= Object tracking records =
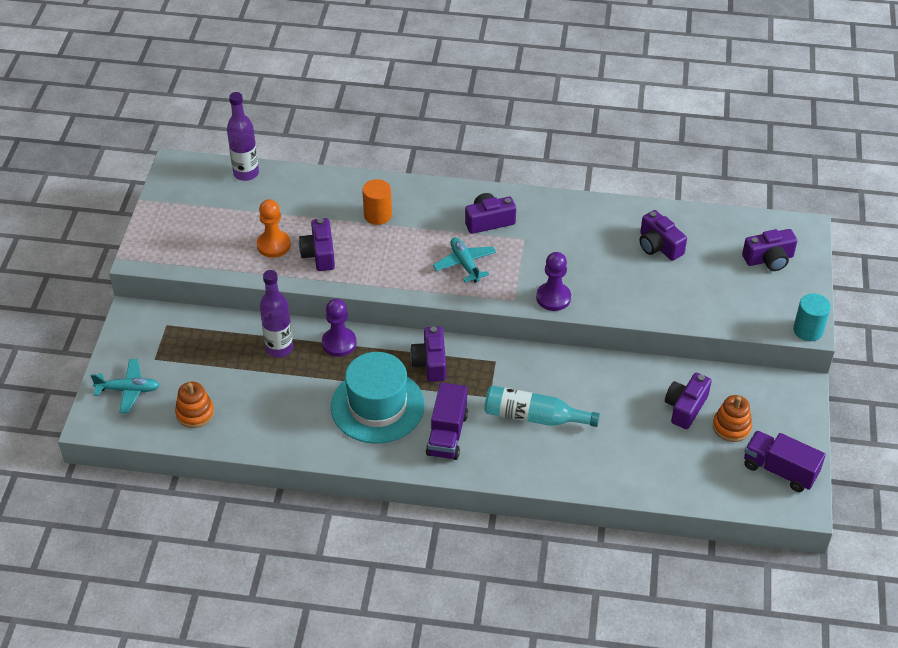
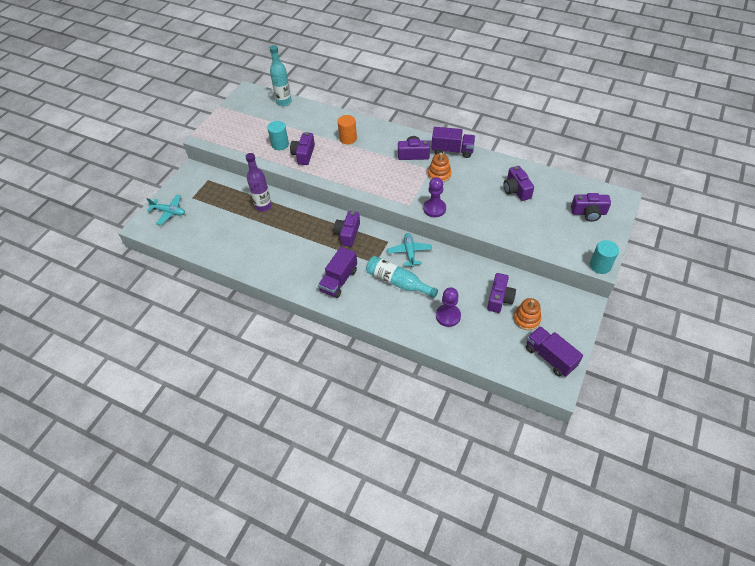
camera: 20 degrees right, 5 degrees up
(195, 413) = (199, 233): orange stacking toy -> orange stacking toy (439, 175)
(246, 173) = (284, 102): purple bottle -> turquoise bottle
(273, 245) = (280, 144): orange pawn -> turquoise cylinder
(339, 343) = (299, 210): purple pawn -> purple pawn (448, 316)
(377, 406) = (304, 253): turquoise hat -> none
(465, 264) = (387, 177): turquoise plane -> turquoise plane (409, 252)
(544, 204) = (452, 150): none -> purple truck
(685, 407) = (499, 299): purple camera -> purple camera turned 150 degrees clockwise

= Exercise instructions =
Provide an exact copy of the records, excluding every picture.

= Written solution =
camera: 20 degrees right, 5 degrees up
(195, 413) = (199, 233): orange stacking toy -> orange stacking toy (439, 175)
(246, 173) = (284, 102): purple bottle -> turquoise bottle
(273, 245) = (280, 144): orange pawn -> turquoise cylinder
(339, 343) = (299, 210): purple pawn -> purple pawn (448, 316)
(377, 406) = (304, 253): turquoise hat -> none
(465, 264) = (387, 177): turquoise plane -> turquoise plane (409, 252)
(544, 204) = (452, 150): none -> purple truck
(685, 407) = (499, 299): purple camera -> purple camera turned 150 degrees clockwise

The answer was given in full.